*** Extracted entries ***
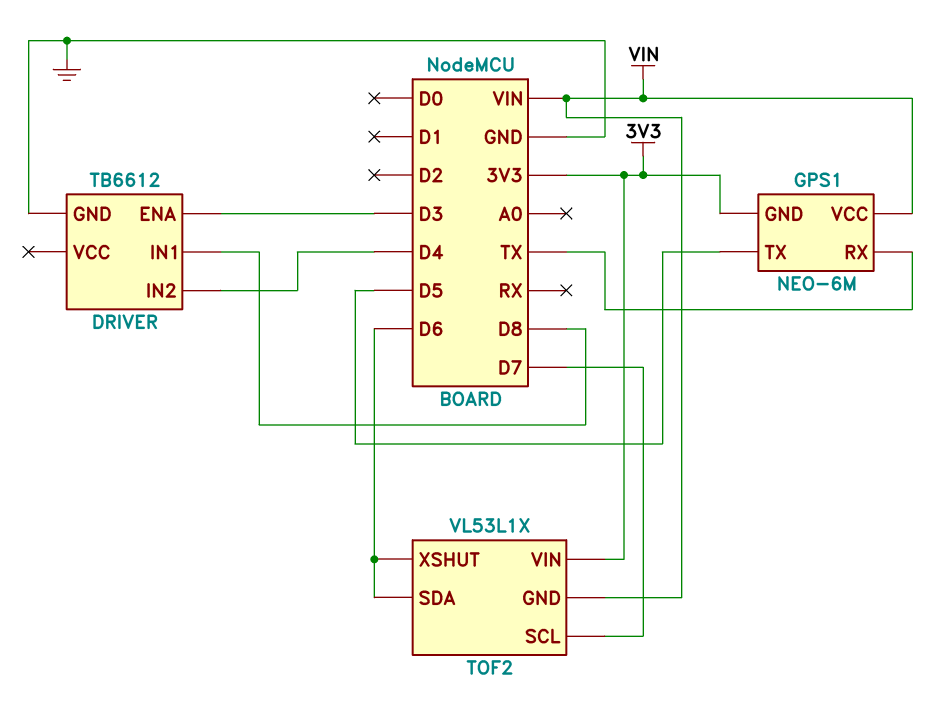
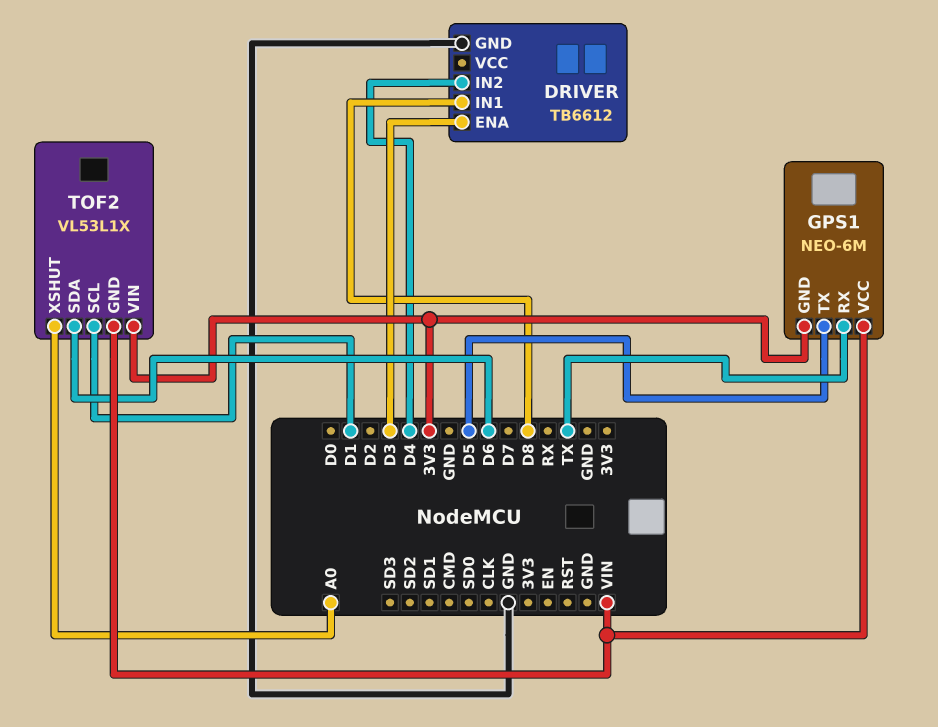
TOF2 pin SCL: D7 -> D1
TOF2 pin XSHUT: D6 -> A0

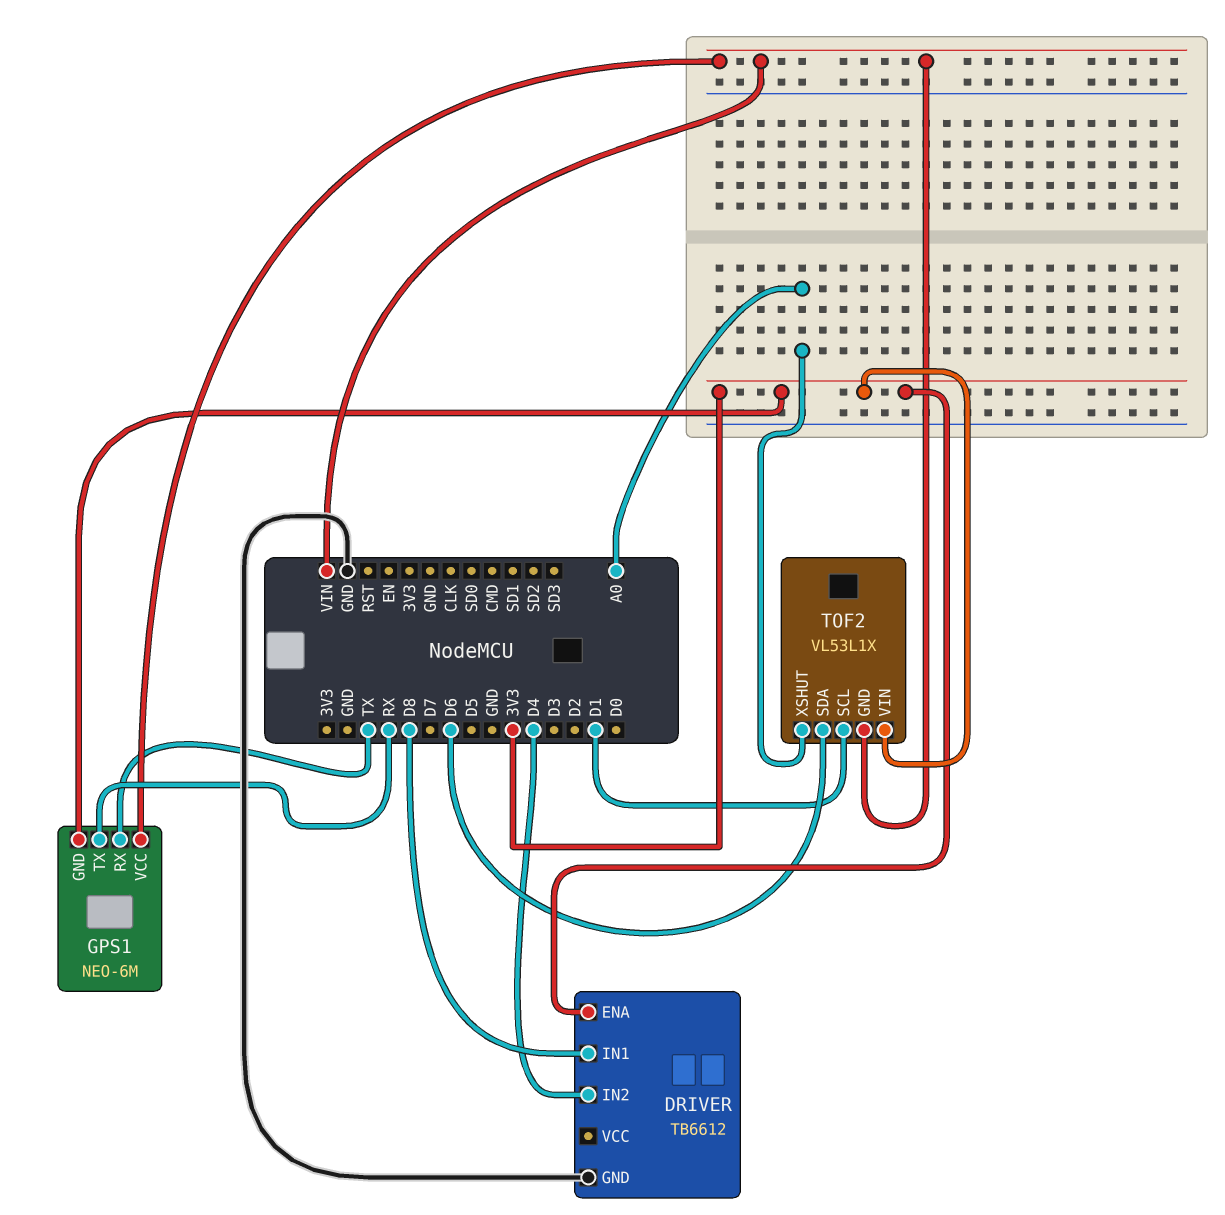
DRIVER pin ENA: D3 -> 3V3
GPS1 pin TX: D5 -> RX

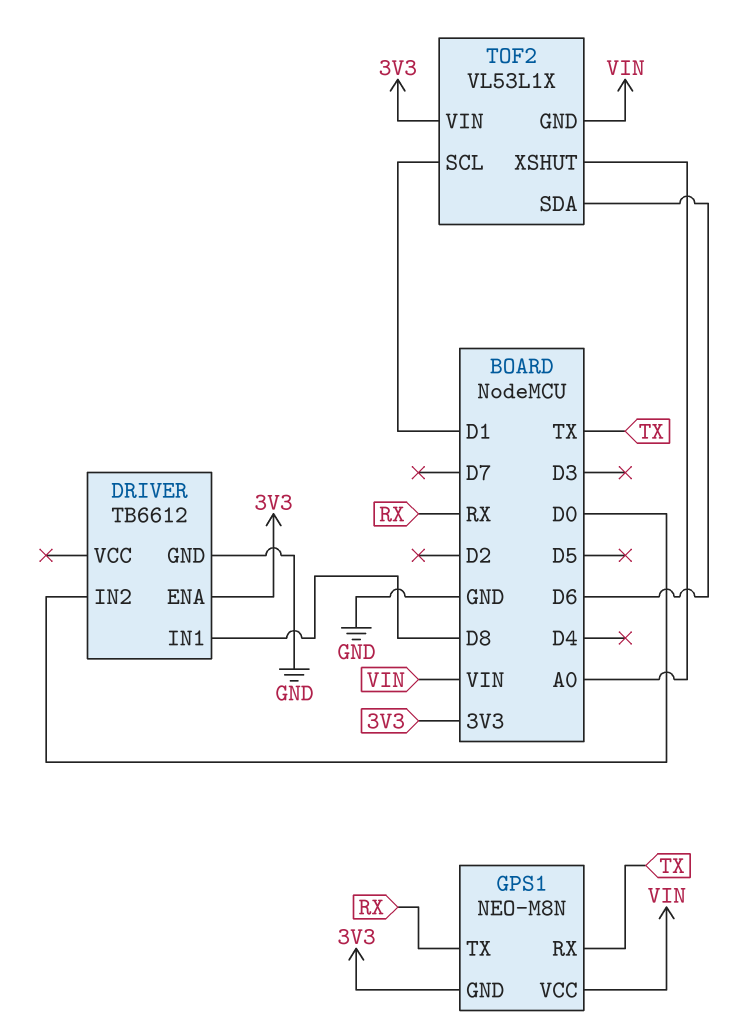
DRIVER pin IN2: D4 -> D0
GPS1: NEO-6M -> NEO-M8N

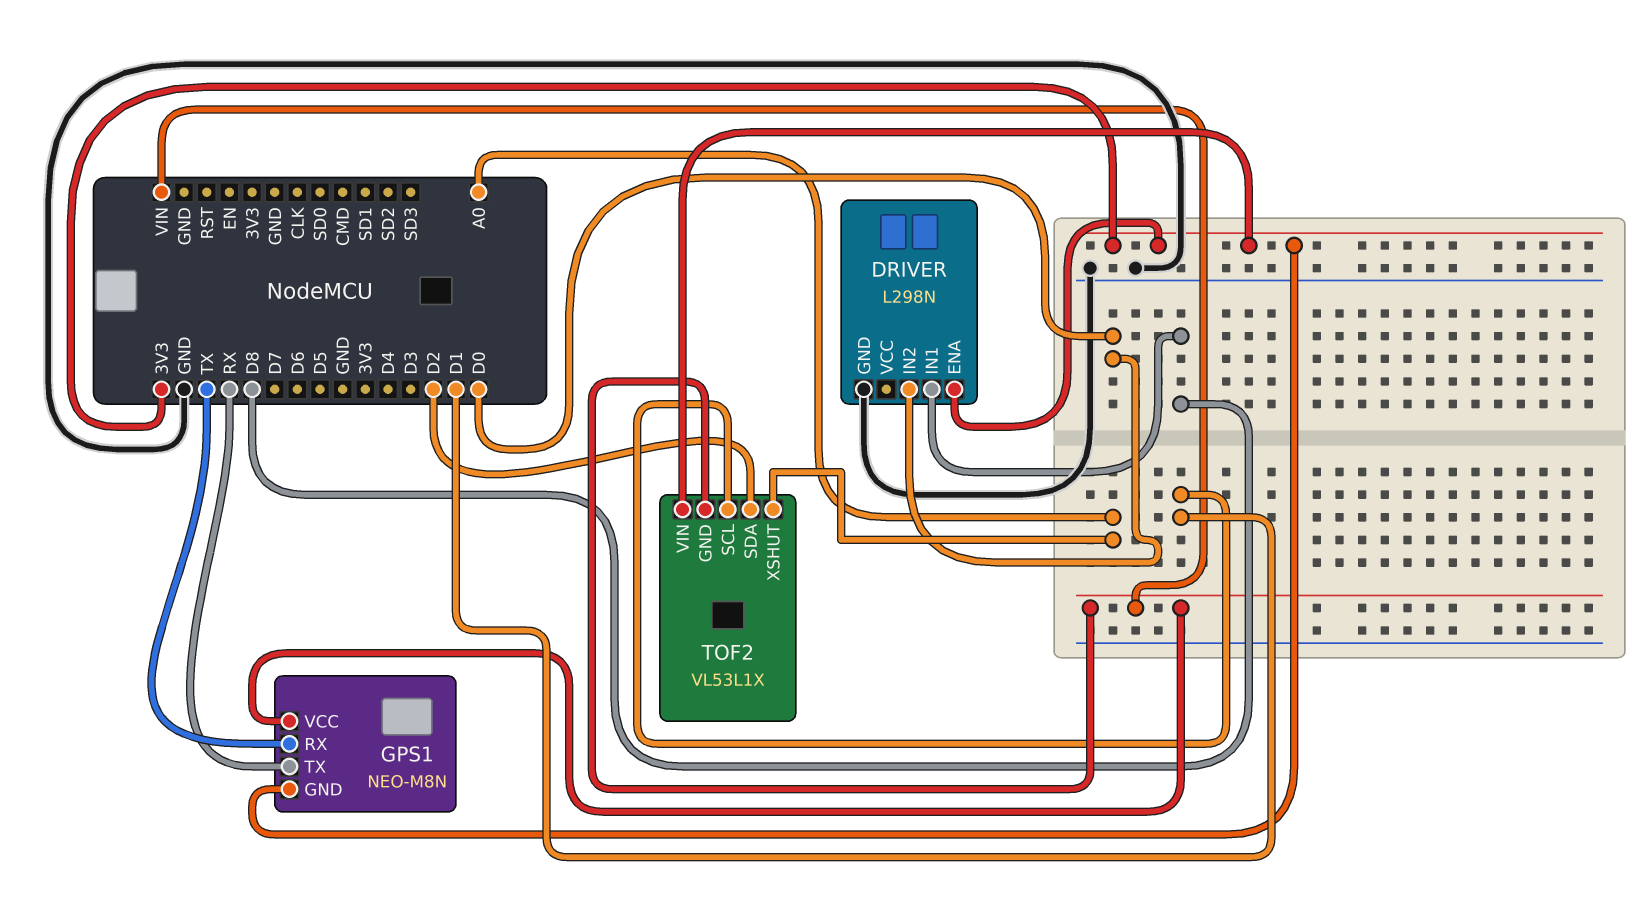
DRIVER: TB6612 -> L298N
TOF2 pin SDA: D6 -> D2

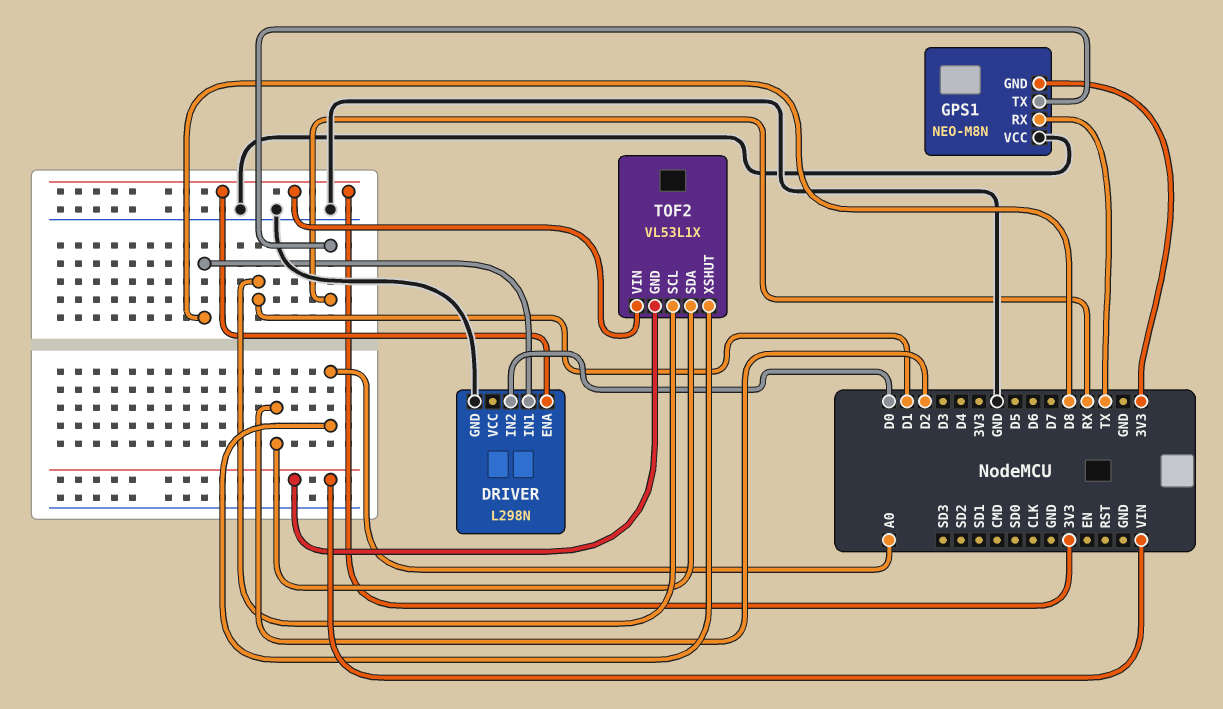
GPS1 pin VCC: VIN -> GND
***
# What is being asked
Omit the pictures. Transcribe word for word the lines from the one containing "DRIVER: TB6612 -> L298N" through the end of the listing, inclusive.

# Answer section
DRIVER: TB6612 -> L298N
TOF2 pin SDA: D6 -> D2

GPS1 pin VCC: VIN -> GND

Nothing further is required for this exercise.